▶ _Task directions_
Make an exact copy of the entries below, with all images left out.

Supplied entries below:

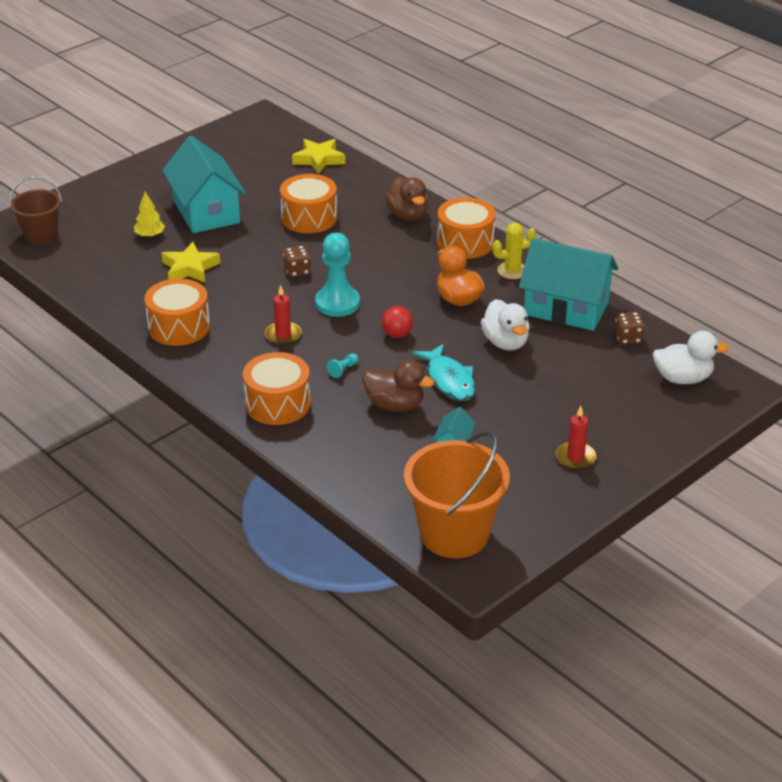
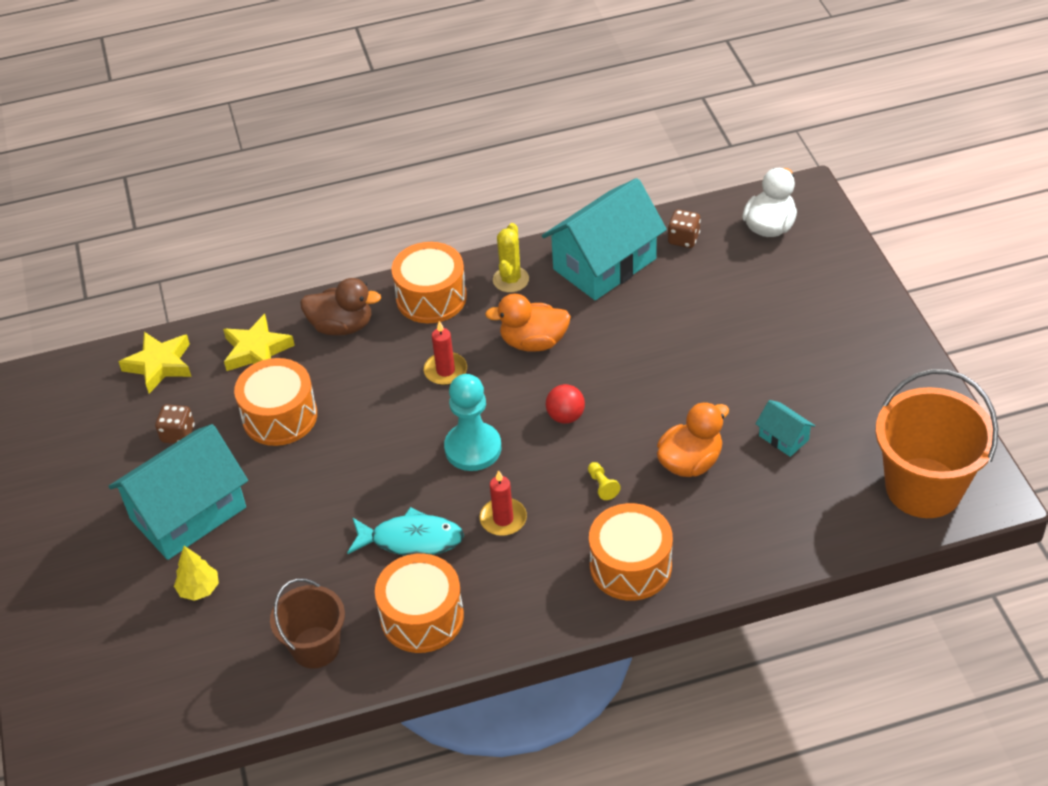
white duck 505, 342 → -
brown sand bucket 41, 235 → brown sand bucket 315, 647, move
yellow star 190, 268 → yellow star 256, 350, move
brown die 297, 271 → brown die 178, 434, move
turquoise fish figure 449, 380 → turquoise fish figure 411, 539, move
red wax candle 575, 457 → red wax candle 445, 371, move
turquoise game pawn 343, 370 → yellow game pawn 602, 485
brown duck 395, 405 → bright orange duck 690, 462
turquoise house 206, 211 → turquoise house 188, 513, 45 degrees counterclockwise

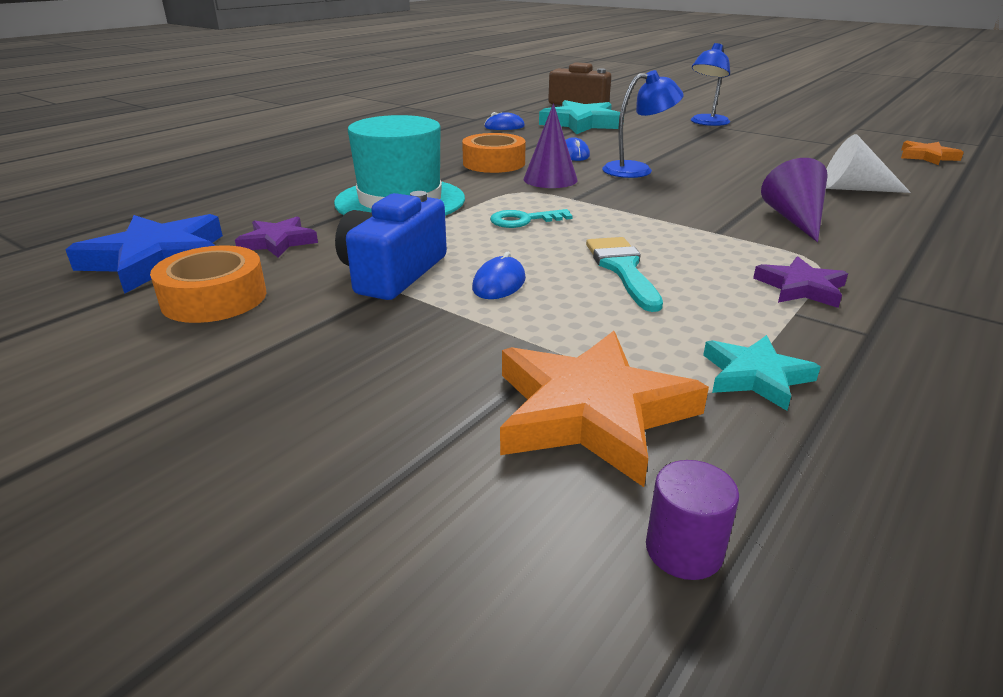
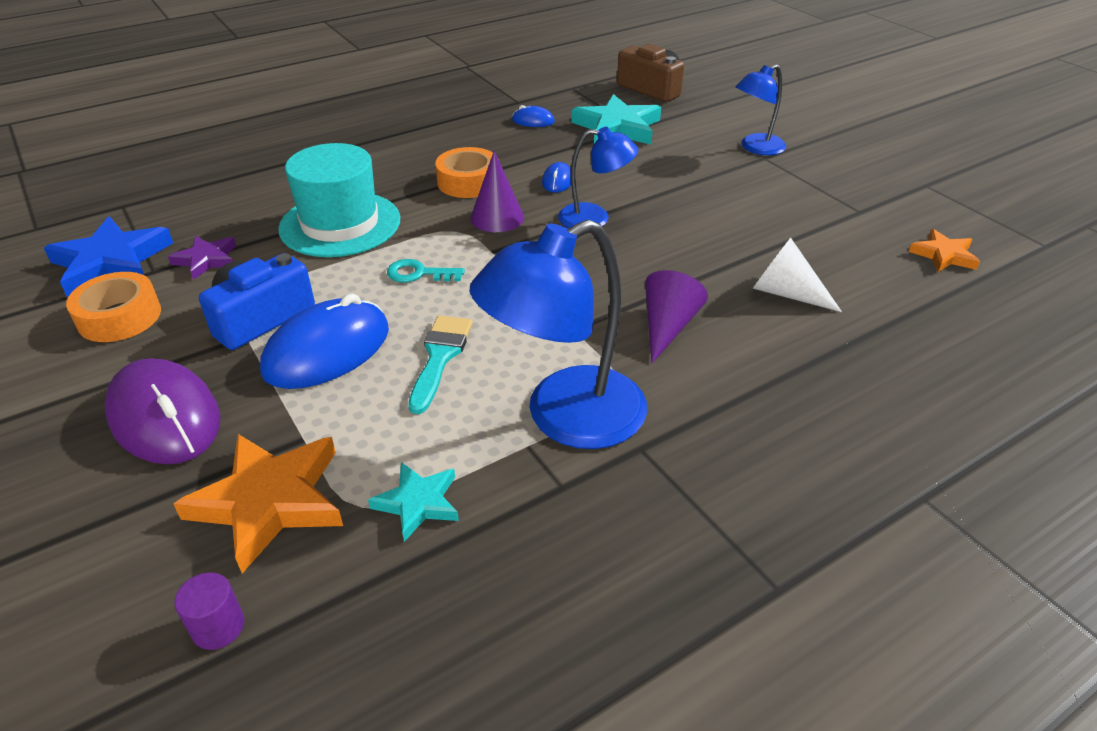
- → purple computer mouse 165, 417
purple star 800, 288 → cobalt desk lamp 565, 418
cobalt computer mouse 499, 283 → cobalt computer mouse 327, 350, x2.17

End of Supplied entries.

▶ _Result_
white duck 505, 342 → -
brown sand bucket 41, 235 → brown sand bucket 315, 647, move
yellow star 190, 268 → yellow star 256, 350, move
brown die 297, 271 → brown die 178, 434, move
turquoise fish figure 449, 380 → turquoise fish figure 411, 539, move
red wax candle 575, 457 → red wax candle 445, 371, move
turquoise game pawn 343, 370 → yellow game pawn 602, 485
brown duck 395, 405 → bright orange duck 690, 462
turquoise house 206, 211 → turquoise house 188, 513, 45 degrees counterclockwise

- → purple computer mouse 165, 417
purple star 800, 288 → cobalt desk lamp 565, 418
cobalt computer mouse 499, 283 → cobalt computer mouse 327, 350, x2.17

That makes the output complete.